##### THE INPUT

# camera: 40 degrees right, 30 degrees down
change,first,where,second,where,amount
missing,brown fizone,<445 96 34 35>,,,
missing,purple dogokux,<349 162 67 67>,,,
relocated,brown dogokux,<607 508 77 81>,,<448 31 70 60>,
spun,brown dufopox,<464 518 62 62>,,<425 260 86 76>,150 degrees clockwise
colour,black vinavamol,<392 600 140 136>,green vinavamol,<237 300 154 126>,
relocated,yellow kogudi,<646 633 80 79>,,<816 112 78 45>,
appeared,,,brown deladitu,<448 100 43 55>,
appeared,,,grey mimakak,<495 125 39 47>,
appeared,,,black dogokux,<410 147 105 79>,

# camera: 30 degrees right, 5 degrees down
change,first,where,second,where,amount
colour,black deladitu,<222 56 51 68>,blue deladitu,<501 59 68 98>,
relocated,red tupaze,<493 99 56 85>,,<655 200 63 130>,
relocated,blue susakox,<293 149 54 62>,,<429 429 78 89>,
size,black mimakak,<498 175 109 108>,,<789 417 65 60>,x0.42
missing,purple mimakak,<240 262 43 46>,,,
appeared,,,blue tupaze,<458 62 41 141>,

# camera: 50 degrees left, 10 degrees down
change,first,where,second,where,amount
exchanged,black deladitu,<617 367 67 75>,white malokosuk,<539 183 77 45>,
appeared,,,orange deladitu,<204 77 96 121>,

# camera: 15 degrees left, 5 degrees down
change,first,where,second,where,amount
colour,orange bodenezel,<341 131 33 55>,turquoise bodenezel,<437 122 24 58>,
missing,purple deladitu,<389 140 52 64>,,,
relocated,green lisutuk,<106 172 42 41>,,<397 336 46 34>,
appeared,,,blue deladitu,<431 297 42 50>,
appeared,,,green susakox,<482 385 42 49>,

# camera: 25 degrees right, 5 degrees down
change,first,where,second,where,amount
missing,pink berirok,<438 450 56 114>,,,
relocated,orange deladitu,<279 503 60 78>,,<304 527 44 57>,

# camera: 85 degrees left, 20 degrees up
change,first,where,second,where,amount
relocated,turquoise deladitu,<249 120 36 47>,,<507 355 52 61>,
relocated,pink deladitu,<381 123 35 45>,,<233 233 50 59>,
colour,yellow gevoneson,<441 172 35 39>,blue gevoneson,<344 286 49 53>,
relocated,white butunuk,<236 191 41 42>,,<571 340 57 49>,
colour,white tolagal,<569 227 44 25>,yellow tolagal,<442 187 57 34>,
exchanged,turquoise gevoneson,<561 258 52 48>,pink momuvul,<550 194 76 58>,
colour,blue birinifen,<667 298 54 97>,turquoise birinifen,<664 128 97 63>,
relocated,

##########

**EXERCISE INSTRUCTIONS**
Search the records for the string "brown" and report each line that has it.

**EXPECTED OUTPUT**
missing,brown fizone,<445 96 34 35>,,,
relocated,brown dogokux,<607 508 77 81>,,<448 31 70 60>,
spun,brown dufopox,<464 518 62 62>,,<425 260 86 76>,150 degrees clockwise
appeared,,,brown deladitu,<448 100 43 55>,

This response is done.